--- GIVEN DATA ---
※
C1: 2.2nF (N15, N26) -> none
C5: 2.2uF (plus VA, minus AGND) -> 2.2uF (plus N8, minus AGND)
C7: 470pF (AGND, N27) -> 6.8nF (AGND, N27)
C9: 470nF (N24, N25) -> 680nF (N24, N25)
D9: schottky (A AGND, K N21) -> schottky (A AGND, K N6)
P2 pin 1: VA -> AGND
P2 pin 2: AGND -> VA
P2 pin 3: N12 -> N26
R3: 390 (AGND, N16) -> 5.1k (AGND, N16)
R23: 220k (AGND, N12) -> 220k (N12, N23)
※
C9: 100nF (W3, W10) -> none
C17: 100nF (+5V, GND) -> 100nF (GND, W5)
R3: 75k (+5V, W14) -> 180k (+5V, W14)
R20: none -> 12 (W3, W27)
※
--- PROBLEM DESCRIPTION ---
When a line above contains the string "none", copy that line.

--- ANSWER FOR THE TASK ---
C1: 2.2nF (N15, N26) -> none
C9: 100nF (W3, W10) -> none
R20: none -> 12 (W3, W27)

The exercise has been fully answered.